TASK ITEM ->
What is the number of lines in the data below that hold the word "cupcake"? Give nothing beyond that number.

SOURCE DATA ->
○ ○ ○ ○ ○ ○ ○
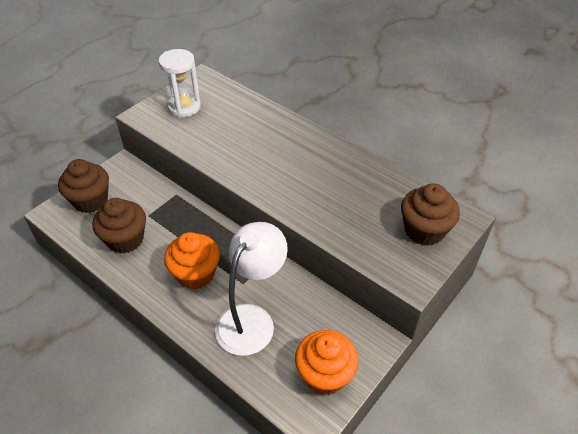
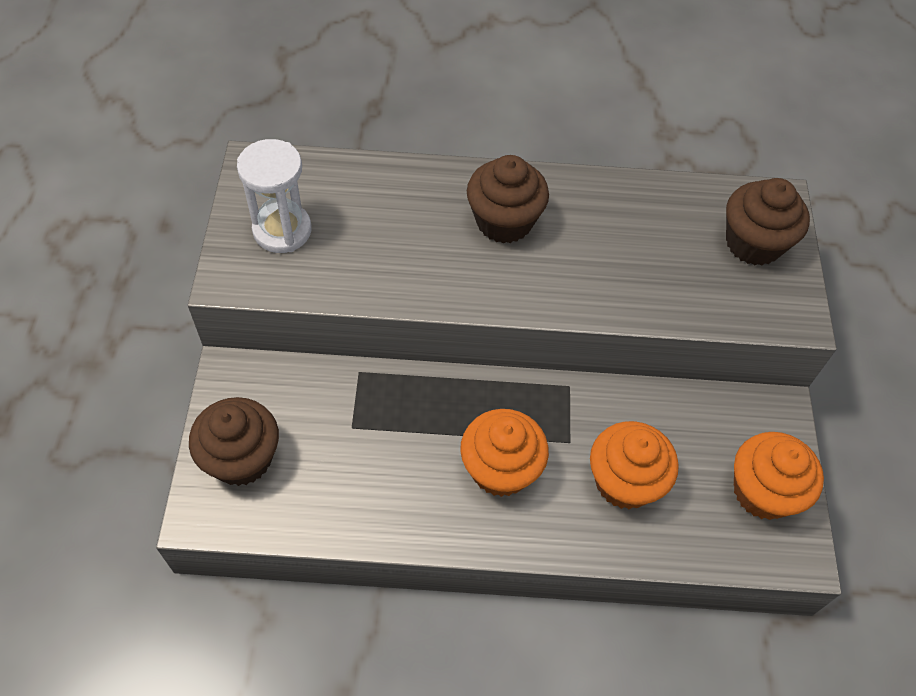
camera: 40 degrees left, 10 degrees up
(125, 239) = (357, 483): brown cupcake -> brown cupcake (504, 221)
(251, 319) = (624, 481): white lamp -> orange cupcake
○ ○ ○ ○ ○ ○ ○
PROBLEM SOLUTION ->
2